§ Exercise aim:
Only the lines from the top of the data through the line with "black boat: none" should be repeated, each exactly as written.

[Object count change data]
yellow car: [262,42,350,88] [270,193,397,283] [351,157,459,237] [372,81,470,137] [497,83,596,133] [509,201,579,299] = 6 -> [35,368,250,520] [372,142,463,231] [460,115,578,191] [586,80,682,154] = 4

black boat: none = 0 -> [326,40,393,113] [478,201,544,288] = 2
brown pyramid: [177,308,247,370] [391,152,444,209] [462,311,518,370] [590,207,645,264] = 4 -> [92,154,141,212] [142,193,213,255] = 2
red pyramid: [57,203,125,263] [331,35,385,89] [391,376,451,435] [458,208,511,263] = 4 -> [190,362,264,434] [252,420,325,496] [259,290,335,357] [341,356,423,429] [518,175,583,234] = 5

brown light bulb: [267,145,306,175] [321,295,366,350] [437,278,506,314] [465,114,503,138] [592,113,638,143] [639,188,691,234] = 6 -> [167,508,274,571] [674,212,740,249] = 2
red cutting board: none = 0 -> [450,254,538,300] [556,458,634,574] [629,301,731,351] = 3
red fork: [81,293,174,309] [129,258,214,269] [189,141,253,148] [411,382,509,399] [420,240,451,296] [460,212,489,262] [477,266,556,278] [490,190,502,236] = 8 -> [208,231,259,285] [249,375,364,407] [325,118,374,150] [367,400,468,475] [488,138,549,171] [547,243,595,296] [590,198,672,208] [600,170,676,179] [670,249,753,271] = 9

§ Reply to the exercise:
yellow car: [262,42,350,88] [270,193,397,283] [351,157,459,237] [372,81,470,137] [497,83,596,133] [509,201,579,299] = 6 -> [35,368,250,520] [372,142,463,231] [460,115,578,191] [586,80,682,154] = 4

black boat: none = 0 -> [326,40,393,113] [478,201,544,288] = 2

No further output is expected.